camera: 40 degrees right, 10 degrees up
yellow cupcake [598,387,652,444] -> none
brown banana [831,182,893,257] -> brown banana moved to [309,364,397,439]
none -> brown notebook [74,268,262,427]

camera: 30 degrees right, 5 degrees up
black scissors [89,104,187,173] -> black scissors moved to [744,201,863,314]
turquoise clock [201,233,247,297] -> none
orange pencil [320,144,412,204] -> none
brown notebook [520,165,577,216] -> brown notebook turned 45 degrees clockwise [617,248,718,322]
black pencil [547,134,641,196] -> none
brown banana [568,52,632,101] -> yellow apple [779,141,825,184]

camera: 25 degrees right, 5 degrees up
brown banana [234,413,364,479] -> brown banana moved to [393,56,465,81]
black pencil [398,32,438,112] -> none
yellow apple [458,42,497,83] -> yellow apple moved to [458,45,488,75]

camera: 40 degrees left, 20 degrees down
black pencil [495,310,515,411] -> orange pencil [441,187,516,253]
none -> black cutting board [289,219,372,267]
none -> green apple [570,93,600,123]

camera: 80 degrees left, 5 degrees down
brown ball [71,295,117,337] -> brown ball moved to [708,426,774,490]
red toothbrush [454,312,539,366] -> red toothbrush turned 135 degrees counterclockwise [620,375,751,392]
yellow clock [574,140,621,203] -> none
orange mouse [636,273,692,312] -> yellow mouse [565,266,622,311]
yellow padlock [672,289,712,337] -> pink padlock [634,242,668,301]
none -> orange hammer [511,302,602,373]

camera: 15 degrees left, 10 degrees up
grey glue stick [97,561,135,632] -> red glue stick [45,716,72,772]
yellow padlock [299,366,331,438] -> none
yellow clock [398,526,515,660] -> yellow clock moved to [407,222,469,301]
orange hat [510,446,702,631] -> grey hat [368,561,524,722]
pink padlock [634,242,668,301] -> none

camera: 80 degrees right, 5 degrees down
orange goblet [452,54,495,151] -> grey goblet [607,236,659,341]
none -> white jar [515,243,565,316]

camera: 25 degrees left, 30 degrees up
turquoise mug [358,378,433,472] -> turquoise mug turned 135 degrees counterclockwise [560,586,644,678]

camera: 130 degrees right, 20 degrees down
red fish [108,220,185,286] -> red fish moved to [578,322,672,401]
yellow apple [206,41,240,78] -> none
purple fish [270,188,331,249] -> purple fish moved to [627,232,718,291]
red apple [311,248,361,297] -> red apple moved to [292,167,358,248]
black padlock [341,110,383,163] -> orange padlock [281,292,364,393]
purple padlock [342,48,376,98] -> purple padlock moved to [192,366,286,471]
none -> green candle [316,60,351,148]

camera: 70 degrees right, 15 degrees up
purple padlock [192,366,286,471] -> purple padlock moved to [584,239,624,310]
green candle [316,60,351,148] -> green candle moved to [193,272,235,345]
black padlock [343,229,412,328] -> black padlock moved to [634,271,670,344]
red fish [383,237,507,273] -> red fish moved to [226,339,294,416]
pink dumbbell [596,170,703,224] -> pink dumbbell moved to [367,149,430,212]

→ PROBLEM TO WORK ON
Produce the whole listing once more, exactly.

→ SOLUTION TO THIS TASK
camera: 40 degrees right, 10 degrees up
yellow cupcake [598,387,652,444] -> none
brown banana [831,182,893,257] -> brown banana moved to [309,364,397,439]
none -> brown notebook [74,268,262,427]

camera: 30 degrees right, 5 degrees up
black scissors [89,104,187,173] -> black scissors moved to [744,201,863,314]
turquoise clock [201,233,247,297] -> none
orange pencil [320,144,412,204] -> none
brown notebook [520,165,577,216] -> brown notebook turned 45 degrees clockwise [617,248,718,322]
black pencil [547,134,641,196] -> none
brown banana [568,52,632,101] -> yellow apple [779,141,825,184]

camera: 25 degrees right, 5 degrees up
brown banana [234,413,364,479] -> brown banana moved to [393,56,465,81]
black pencil [398,32,438,112] -> none
yellow apple [458,42,497,83] -> yellow apple moved to [458,45,488,75]

camera: 40 degrees left, 20 degrees down
black pencil [495,310,515,411] -> orange pencil [441,187,516,253]
none -> black cutting board [289,219,372,267]
none -> green apple [570,93,600,123]

camera: 80 degrees left, 5 degrees down
brown ball [71,295,117,337] -> brown ball moved to [708,426,774,490]
red toothbrush [454,312,539,366] -> red toothbrush turned 135 degrees counterclockwise [620,375,751,392]
yellow clock [574,140,621,203] -> none
orange mouse [636,273,692,312] -> yellow mouse [565,266,622,311]
yellow padlock [672,289,712,337] -> pink padlock [634,242,668,301]
none -> orange hammer [511,302,602,373]

camera: 15 degrees left, 10 degrees up
grey glue stick [97,561,135,632] -> red glue stick [45,716,72,772]
yellow padlock [299,366,331,438] -> none
yellow clock [398,526,515,660] -> yellow clock moved to [407,222,469,301]
orange hat [510,446,702,631] -> grey hat [368,561,524,722]
pink padlock [634,242,668,301] -> none

camera: 80 degrees right, 5 degrees down
orange goblet [452,54,495,151] -> grey goblet [607,236,659,341]
none -> white jar [515,243,565,316]

camera: 25 degrees left, 30 degrees up
turquoise mug [358,378,433,472] -> turquoise mug turned 135 degrees counterclockwise [560,586,644,678]

camera: 130 degrees right, 20 degrees down
red fish [108,220,185,286] -> red fish moved to [578,322,672,401]
yellow apple [206,41,240,78] -> none
purple fish [270,188,331,249] -> purple fish moved to [627,232,718,291]
red apple [311,248,361,297] -> red apple moved to [292,167,358,248]
black padlock [341,110,383,163] -> orange padlock [281,292,364,393]
purple padlock [342,48,376,98] -> purple padlock moved to [192,366,286,471]
none -> green candle [316,60,351,148]

camera: 70 degrees right, 15 degrees up
purple padlock [192,366,286,471] -> purple padlock moved to [584,239,624,310]
green candle [316,60,351,148] -> green candle moved to [193,272,235,345]
black padlock [343,229,412,328] -> black padlock moved to [634,271,670,344]
red fish [383,237,507,273] -> red fish moved to [226,339,294,416]
pink dumbbell [596,170,703,224] -> pink dumbbell moved to [367,149,430,212]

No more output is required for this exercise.